___ Input data ___

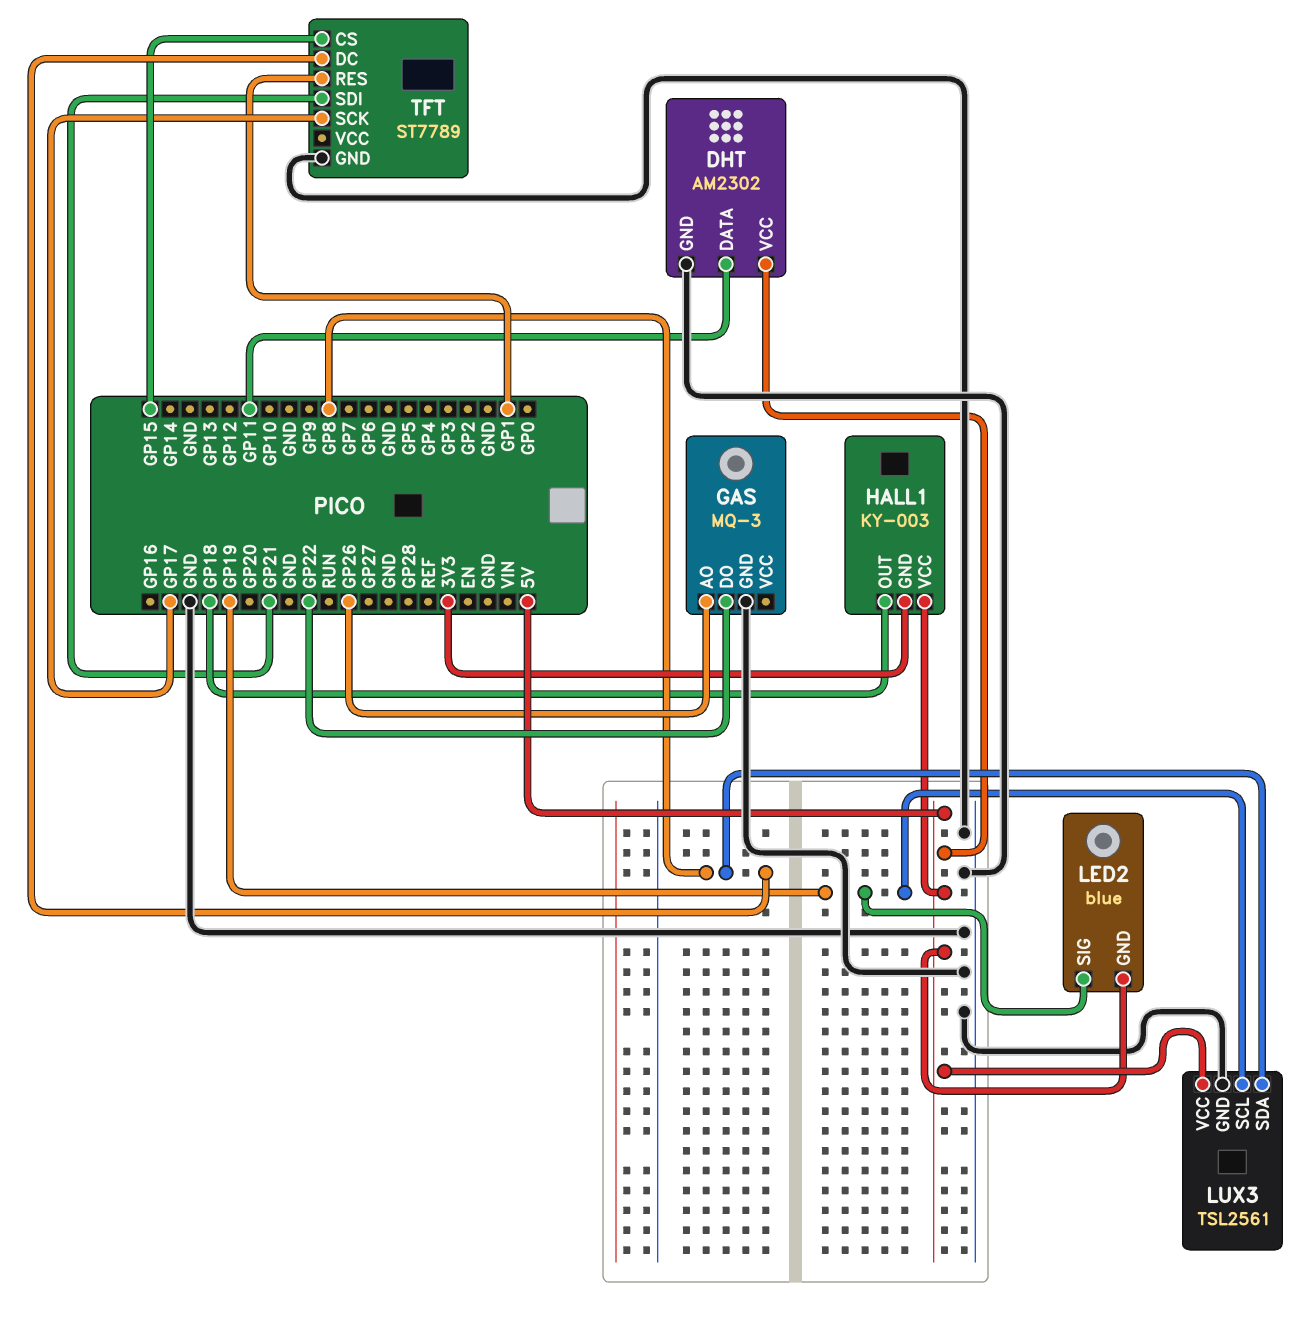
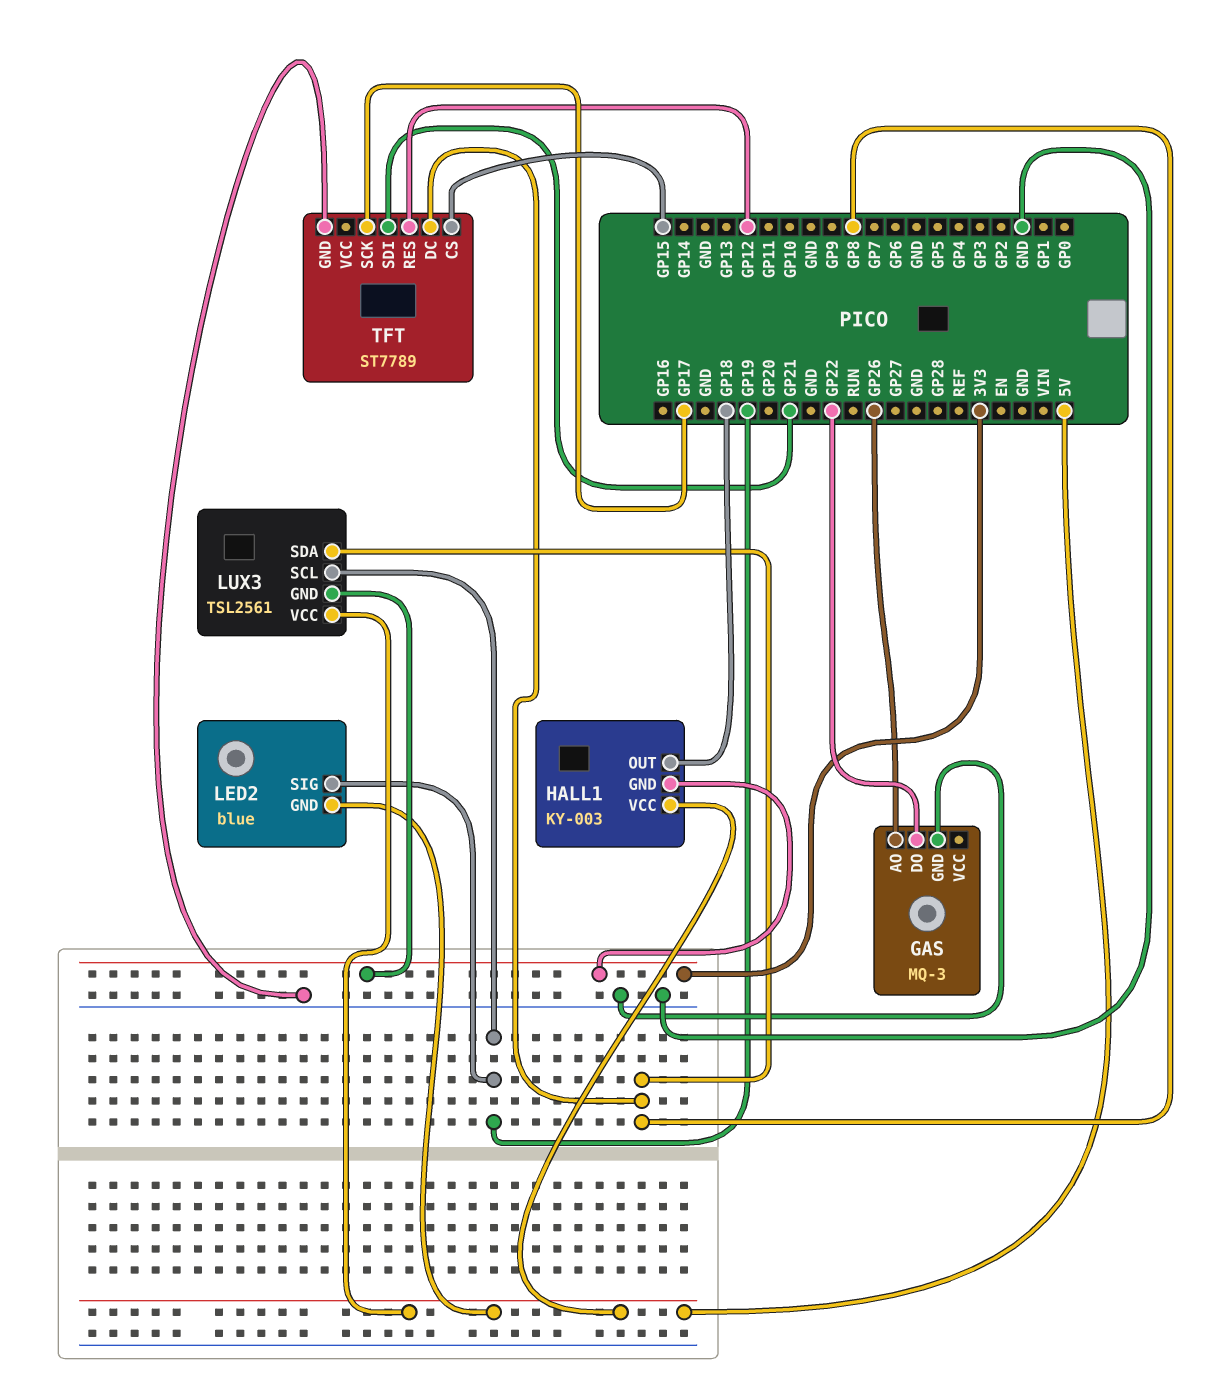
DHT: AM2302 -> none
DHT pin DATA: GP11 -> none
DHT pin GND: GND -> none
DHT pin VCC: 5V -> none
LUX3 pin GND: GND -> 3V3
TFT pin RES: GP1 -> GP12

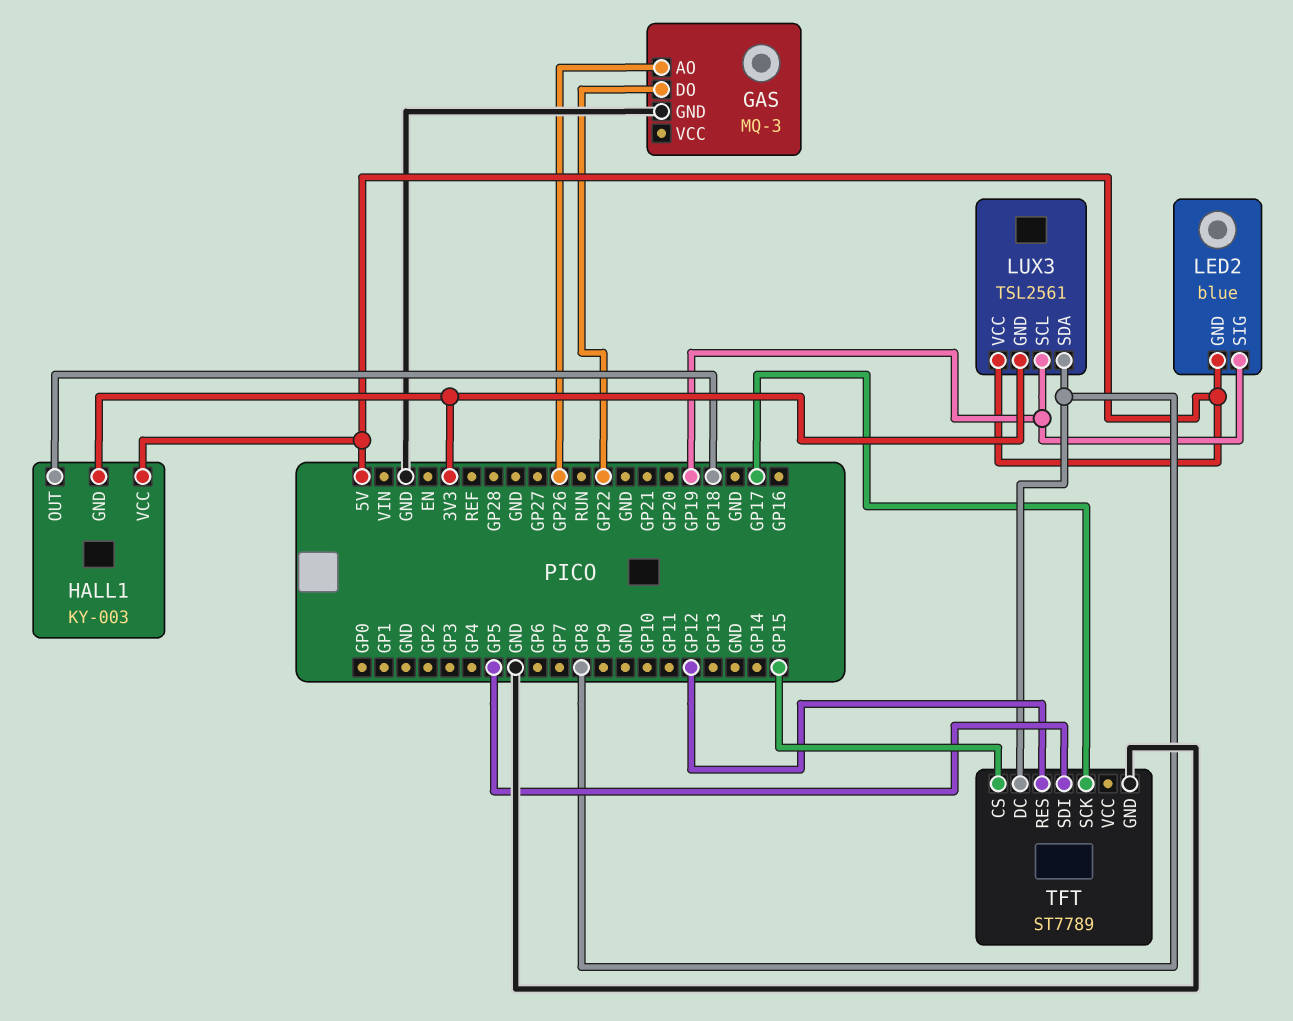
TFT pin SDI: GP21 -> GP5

___

Directions: Reproduce exactly, with every picture left out, the lines from the one that contains "DHT pin GND: GND -> none" to the final line of the records above.

Response:
DHT pin GND: GND -> none
DHT pin VCC: 5V -> none
LUX3 pin GND: GND -> 3V3
TFT pin RES: GP1 -> GP12

TFT pin SDI: GP21 -> GP5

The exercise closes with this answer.